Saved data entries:
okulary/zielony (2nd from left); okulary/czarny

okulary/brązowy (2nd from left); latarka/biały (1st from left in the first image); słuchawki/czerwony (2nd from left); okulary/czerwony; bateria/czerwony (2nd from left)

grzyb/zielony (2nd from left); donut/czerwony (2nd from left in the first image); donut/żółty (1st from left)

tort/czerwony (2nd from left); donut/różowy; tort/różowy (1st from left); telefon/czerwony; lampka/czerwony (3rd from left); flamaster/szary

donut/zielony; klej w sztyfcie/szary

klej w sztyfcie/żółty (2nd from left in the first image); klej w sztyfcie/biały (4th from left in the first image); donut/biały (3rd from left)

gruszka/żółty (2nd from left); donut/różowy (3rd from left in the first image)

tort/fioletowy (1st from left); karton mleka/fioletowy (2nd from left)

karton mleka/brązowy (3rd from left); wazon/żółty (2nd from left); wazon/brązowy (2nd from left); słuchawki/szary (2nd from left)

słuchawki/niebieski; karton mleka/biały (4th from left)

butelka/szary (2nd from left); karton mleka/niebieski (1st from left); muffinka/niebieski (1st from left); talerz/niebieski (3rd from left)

YOUR GOAL: Return only the exact lines from the opening of the records through the line that contains "słuchawki/niebieski; karton mleka/biały", both included.

RESULT FOR THIS TASK:
okulary/zielony (2nd from left); okulary/czarny

okulary/brązowy (2nd from left); latarka/biały (1st from left in the first image); słuchawki/czerwony (2nd from left); okulary/czerwony; bateria/czerwony (2nd from left)

grzyb/zielony (2nd from left); donut/czerwony (2nd from left in the first image); donut/żółty (1st from left)

tort/czerwony (2nd from left); donut/różowy; tort/różowy (1st from left); telefon/czerwony; lampka/czerwony (3rd from left); flamaster/szary

donut/zielony; klej w sztyfcie/szary

klej w sztyfcie/żółty (2nd from left in the first image); klej w sztyfcie/biały (4th from left in the first image); donut/biały (3rd from left)

gruszka/żółty (2nd from left); donut/różowy (3rd from left in the first image)

tort/fioletowy (1st from left); karton mleka/fioletowy (2nd from left)

karton mleka/brązowy (3rd from left); wazon/żółty (2nd from left); wazon/brązowy (2nd from left); słuchawki/szary (2nd from left)

słuchawki/niebieski; karton mleka/biały (4th from left)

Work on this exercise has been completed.